§ **AIM OF THE EXERCISE**: The entries are to be given back verbatim; no picture is to be copied.

◇ ◇ ◇ ◇ ◇

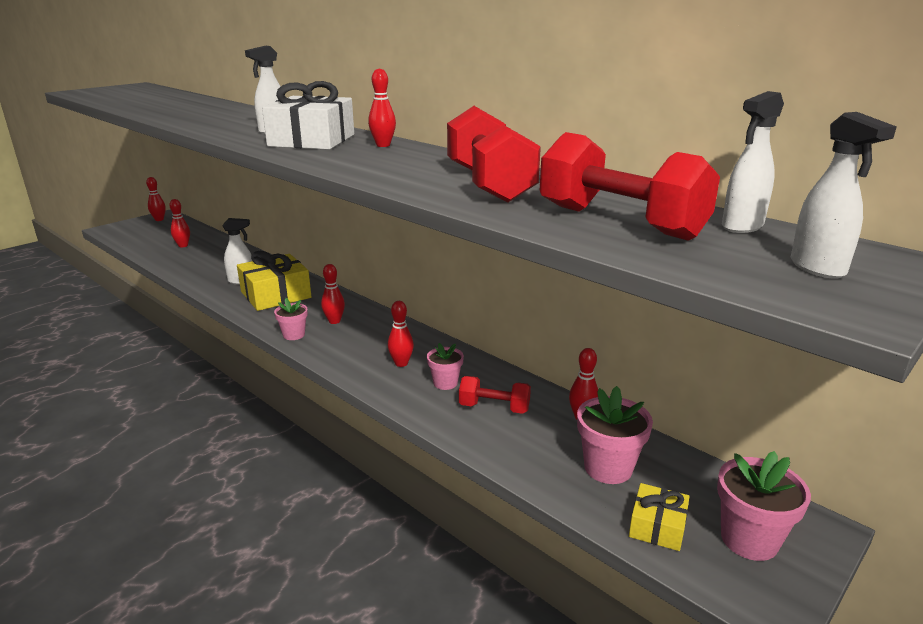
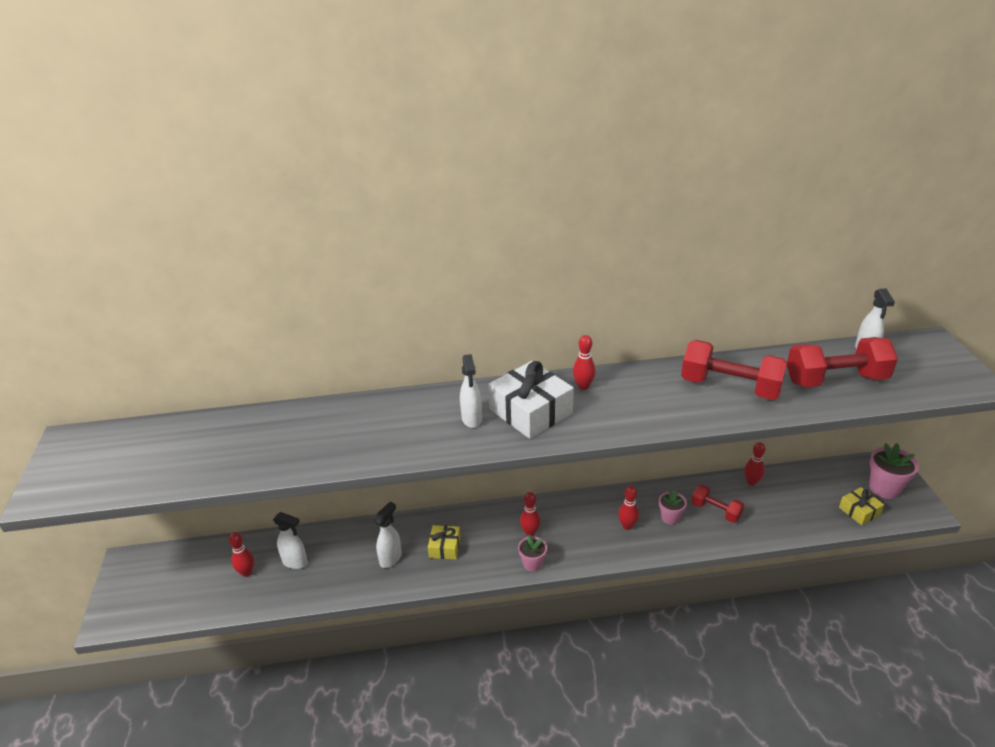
camera: 50 degrees left, 10 degrees up
red bowling pin [146,177,166,221] -> none
yellow gift [237,251,312,311] -> yellow gift [428,525,461,560], size x0.54
red dumbbell [459,376,531,414] -> red dumbbell turned 75 degrees clockwise [691,484,744,523]
pink flower pot [577,386,653,484] -> none
white spray bottle [791,112,897,279] -> white spray bottle moved to [273,512,308,569]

◇ ◇ ◇ ◇ ◇

§ **RESULT OF THIS EXERCISE**:
camera: 50 degrees left, 10 degrees up
red bowling pin [146,177,166,221] -> none
yellow gift [237,251,312,311] -> yellow gift [428,525,461,560], size x0.54
red dumbbell [459,376,531,414] -> red dumbbell turned 75 degrees clockwise [691,484,744,523]
pink flower pot [577,386,653,484] -> none
white spray bottle [791,112,897,279] -> white spray bottle moved to [273,512,308,569]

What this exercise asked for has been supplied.